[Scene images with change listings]
++++++++++++++++++++

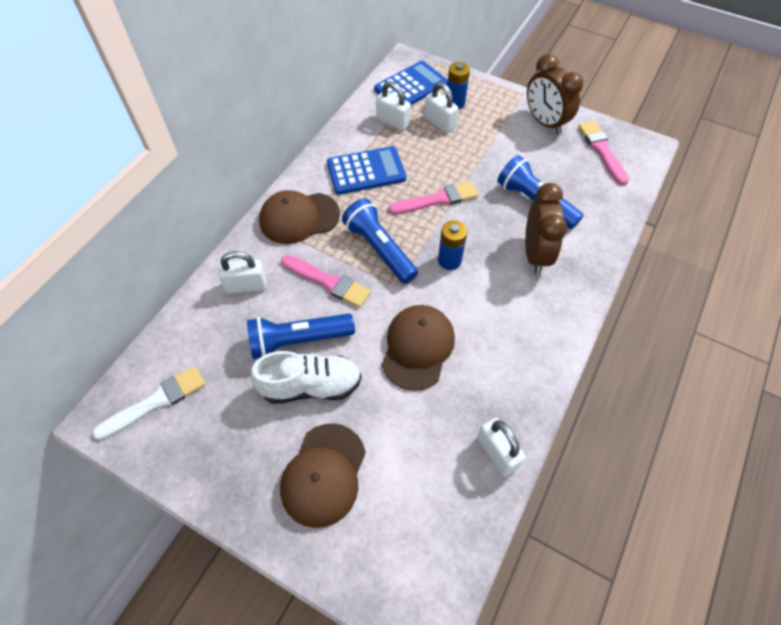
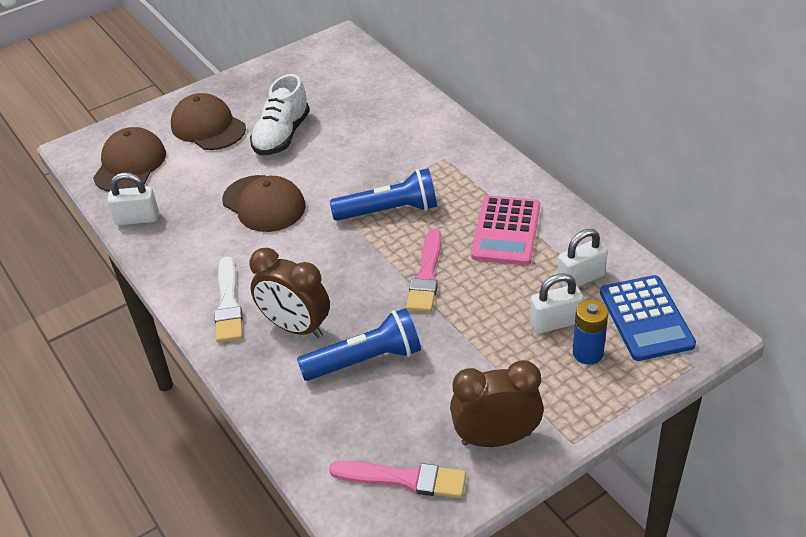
camera: 120 degrees right, 15 degrees down
(156, 402) = (334, 62): white brush -> white brush (228, 304)
(246, 285) = (408, 120): white padlock -> none
(298, 340) = (328, 138): blue flashlight -> none
(299, 218) = (468, 167): brown cap -> brown cap (130, 164)
(328, 282) = (376, 168): pink brush -> none
(366, 171) = (506, 231): blue calculator -> pink calculator
(449, 260) = (338, 256): blue battery -> none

++++++++++++++++++++

__ASSIGNMENT__:
Output each record above exactly as it stands, excluding all pictures.

__RESPONSE BOX__:
camera: 120 degrees right, 15 degrees down
(156, 402) = (334, 62): white brush -> white brush (228, 304)
(246, 285) = (408, 120): white padlock -> none
(298, 340) = (328, 138): blue flashlight -> none
(299, 218) = (468, 167): brown cap -> brown cap (130, 164)
(328, 282) = (376, 168): pink brush -> none
(366, 171) = (506, 231): blue calculator -> pink calculator
(449, 260) = (338, 256): blue battery -> none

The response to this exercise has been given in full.